◆ What you have to do: Your job is to report every line of the entries that has "Sechskantmutter".
*** Supplied records Section Begins ***
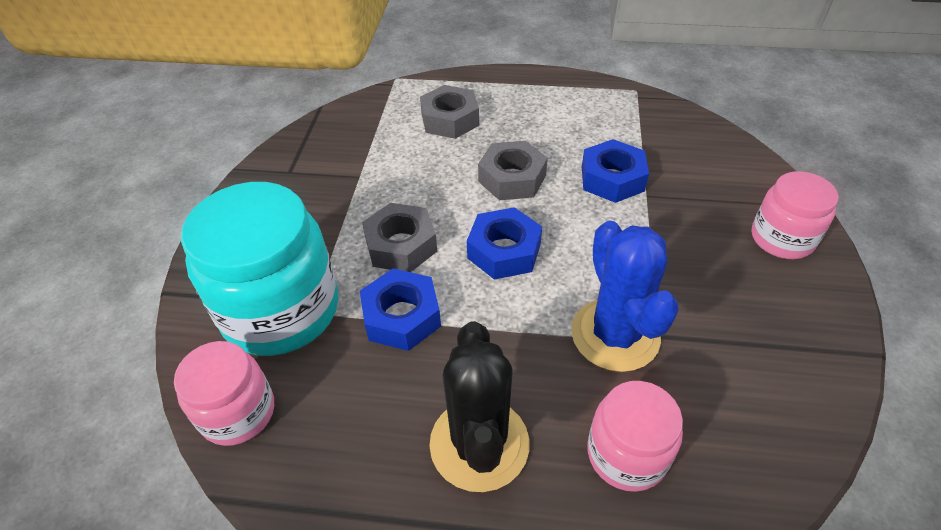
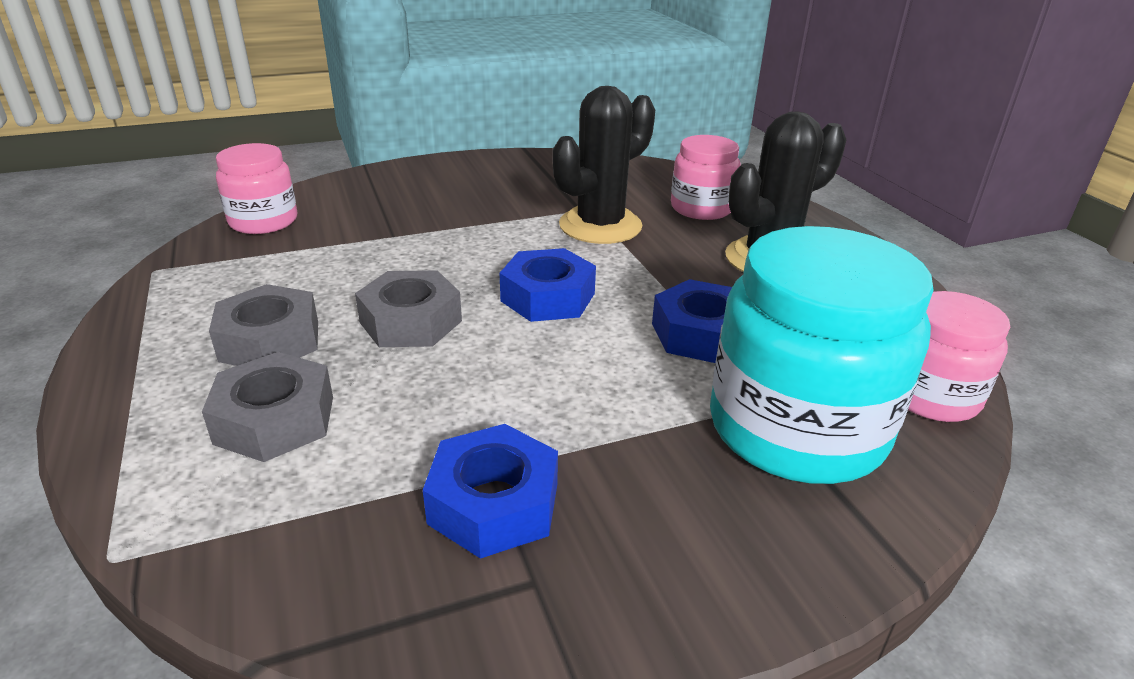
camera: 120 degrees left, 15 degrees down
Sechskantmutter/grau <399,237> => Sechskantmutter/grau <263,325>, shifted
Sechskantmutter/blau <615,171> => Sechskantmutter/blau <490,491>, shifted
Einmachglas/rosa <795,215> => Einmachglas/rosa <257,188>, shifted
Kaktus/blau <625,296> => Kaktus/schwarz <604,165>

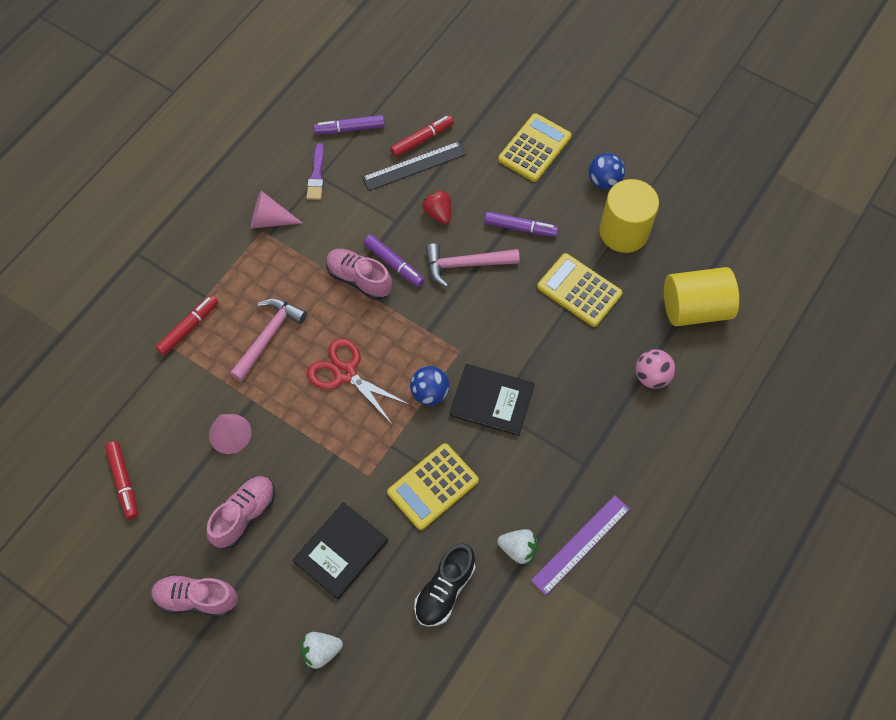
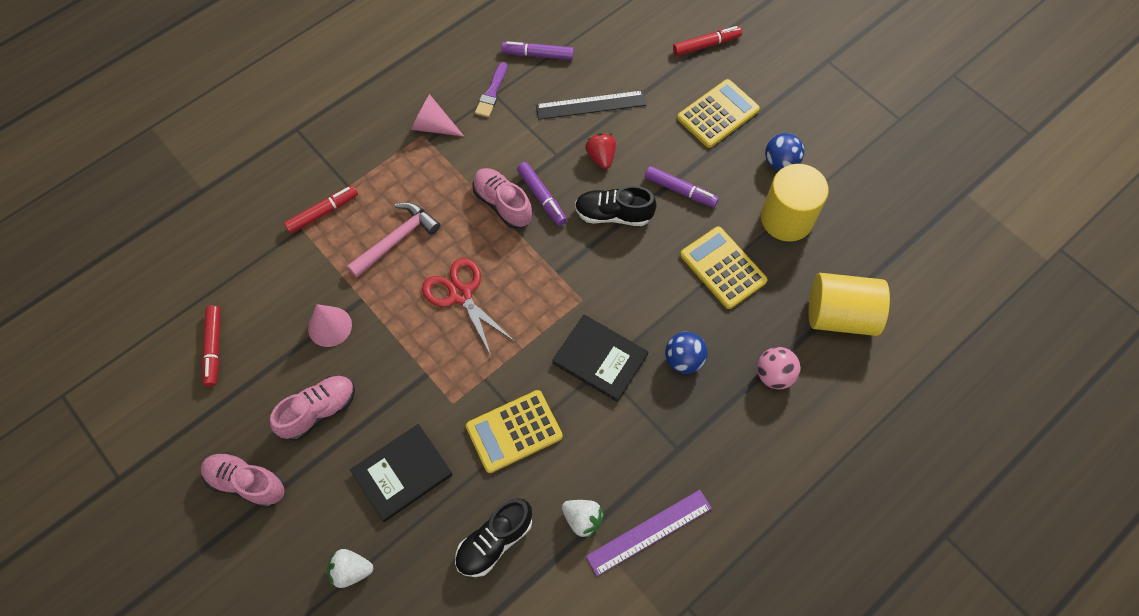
camera: 15 degrees right, 0 degrees up
Filzstift/rot <422,136> => Filzstift/rot <707,41>, shifted
Ball/blau <430,385> => Ball/blau <686,353>, shifted
Hammer/rosa <472,265> => Schuh/schwarz <616,206>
*** Supplied records Section Ends ***
◆ Finished exercise:
Sechskantmutter/grau <399,237> => Sechskantmutter/grau <263,325>, shifted
Sechskantmutter/blau <615,171> => Sechskantmutter/blau <490,491>, shifted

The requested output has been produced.